## WORK ORDER
Only lines holding the word "counterclockwise" are needed; copy each of them from the material.

--- DATA PROVIDED Enclosed Below ---

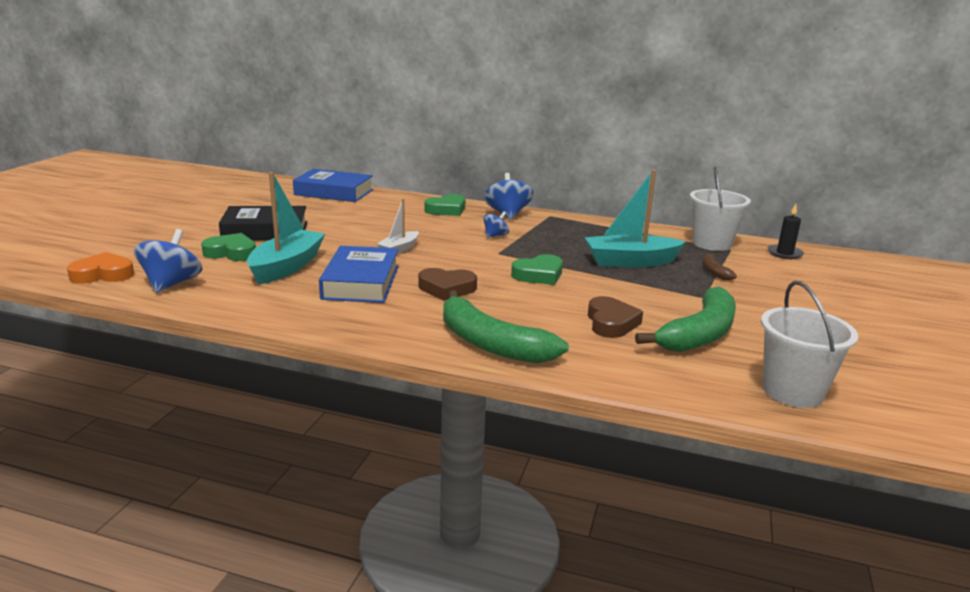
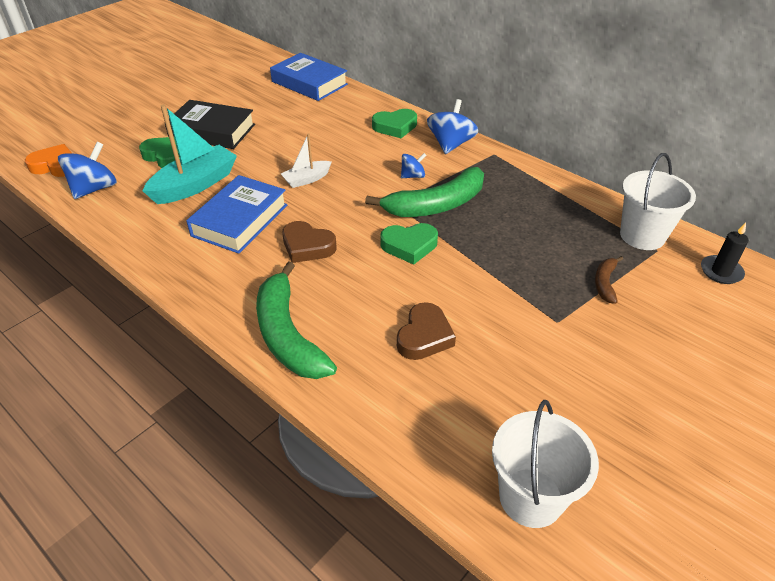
camera: 25 degrees right, 20 degrees up
(630, 262) = (521, 246): turquoise boat -> none
(699, 334) = (503, 379): green banana -> green banana (436, 205)

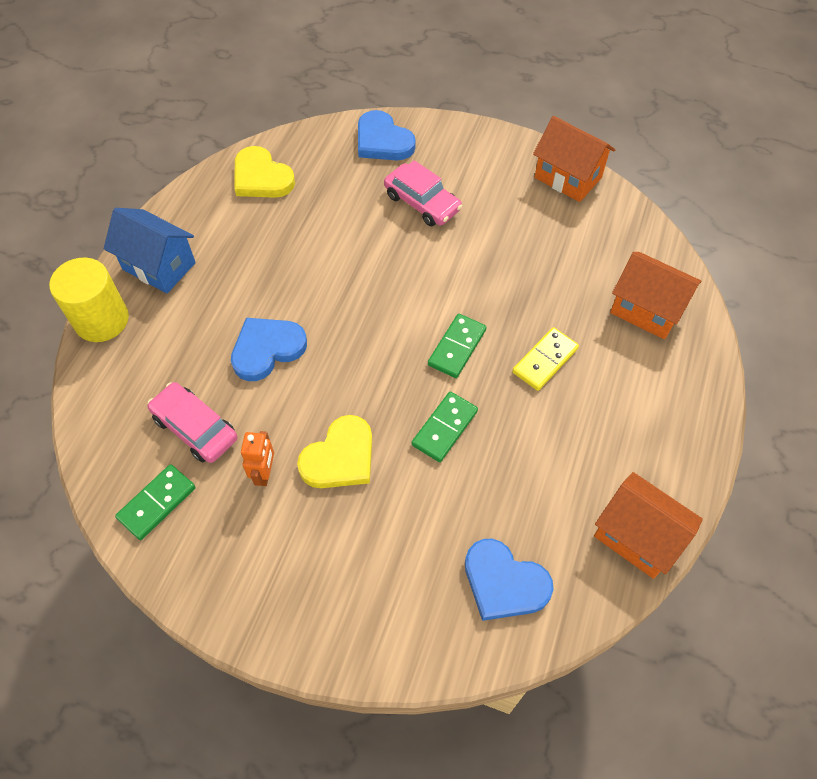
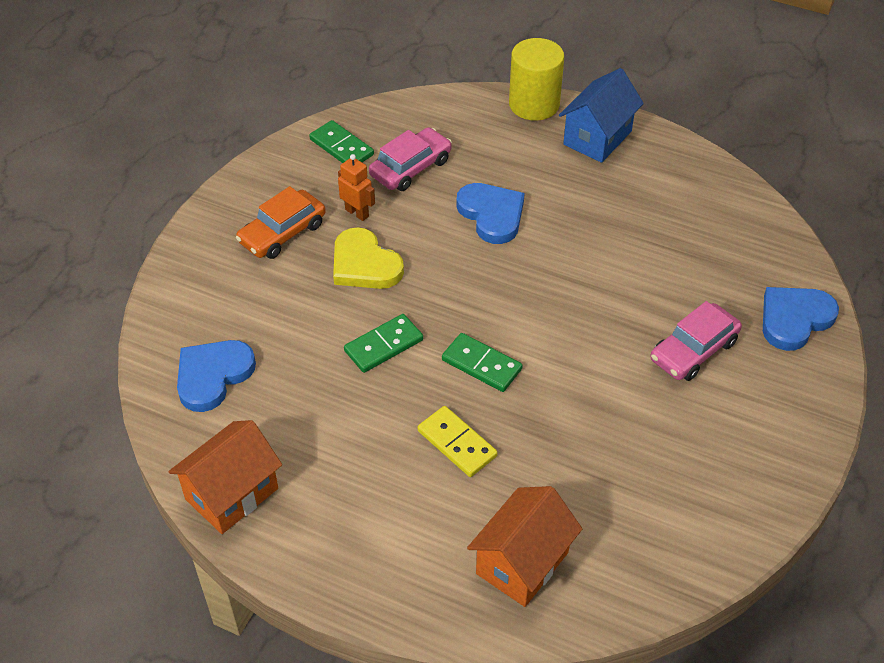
camera: 95 degrees right, 10 degrees down
(261, 177) = (723, 211): yellow heart -> none
(264, 473) = (357, 213): orange robot -> orange robot turned 150 degrees counterclockwise
(296, 547) = (282, 233): none -> orange car
(445, 428) = (384, 345): green domino -> green domino turned 75 degrees counterclockwise
(568, 177) = (748, 511): orange house -> none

--- End of Enclosed DATA PROVIDED ---

## WRITTEN REPLY
(264, 473) = (357, 213): orange robot -> orange robot turned 150 degrees counterclockwise
(445, 428) = (384, 345): green domino -> green domino turned 75 degrees counterclockwise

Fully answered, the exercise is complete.